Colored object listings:
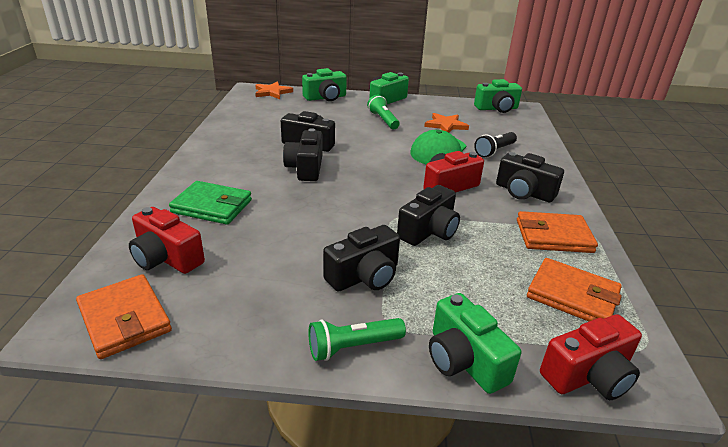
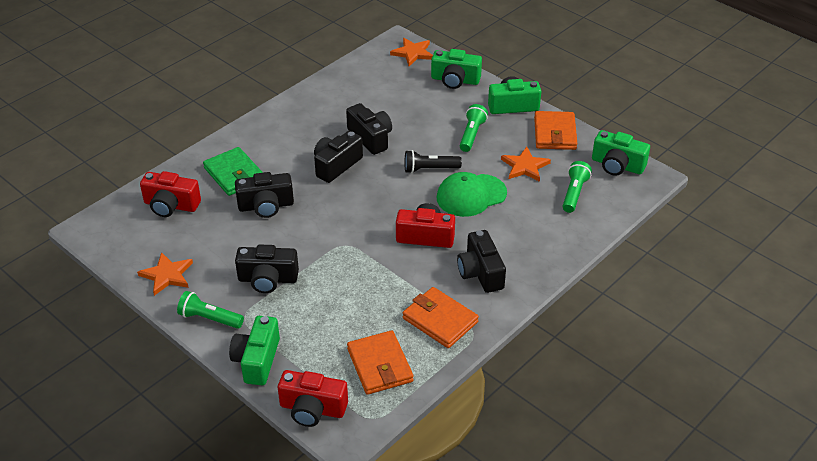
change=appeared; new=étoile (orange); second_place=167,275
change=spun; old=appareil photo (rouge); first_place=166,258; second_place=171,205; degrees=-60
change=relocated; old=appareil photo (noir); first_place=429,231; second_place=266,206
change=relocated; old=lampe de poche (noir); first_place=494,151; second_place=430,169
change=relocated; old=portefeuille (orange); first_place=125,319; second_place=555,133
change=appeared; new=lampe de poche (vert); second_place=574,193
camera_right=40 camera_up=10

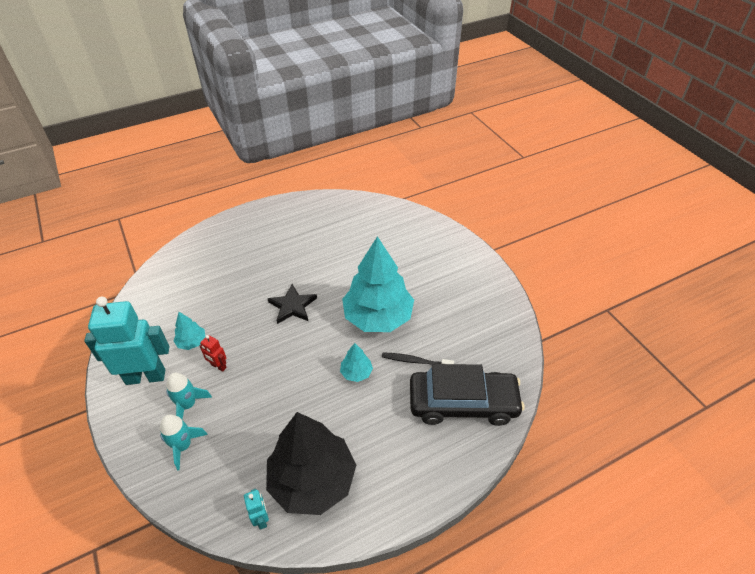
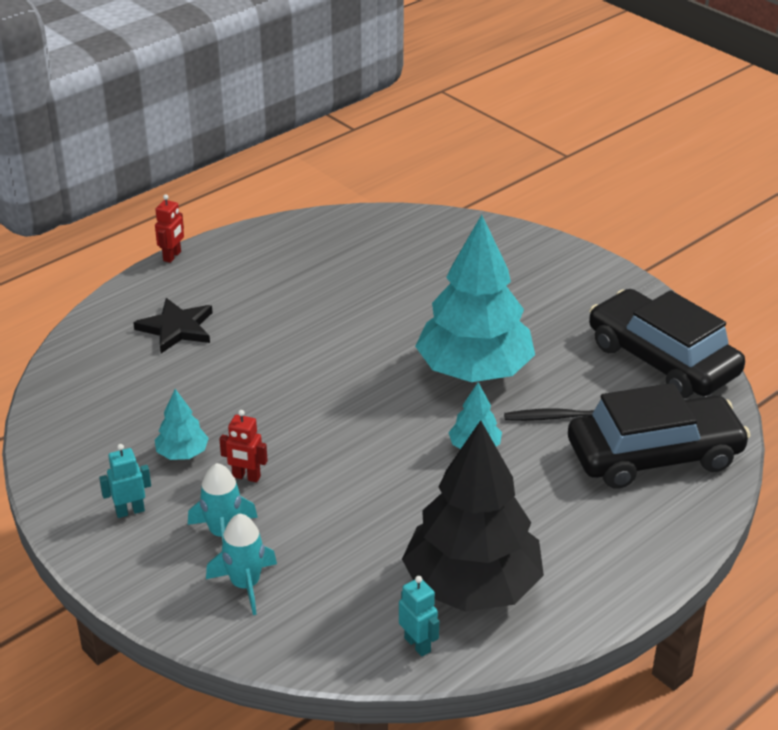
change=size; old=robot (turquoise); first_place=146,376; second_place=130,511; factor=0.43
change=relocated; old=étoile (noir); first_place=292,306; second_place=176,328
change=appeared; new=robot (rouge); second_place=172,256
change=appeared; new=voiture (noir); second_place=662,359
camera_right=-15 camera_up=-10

** Exercise **
Collect the complete line wherever the string "poche" appears in the records.

** Output for this exercise **
change=relocated; old=lampe de poche (noir); first_place=494,151; second_place=430,169
change=appeared; new=lampe de poche (vert); second_place=574,193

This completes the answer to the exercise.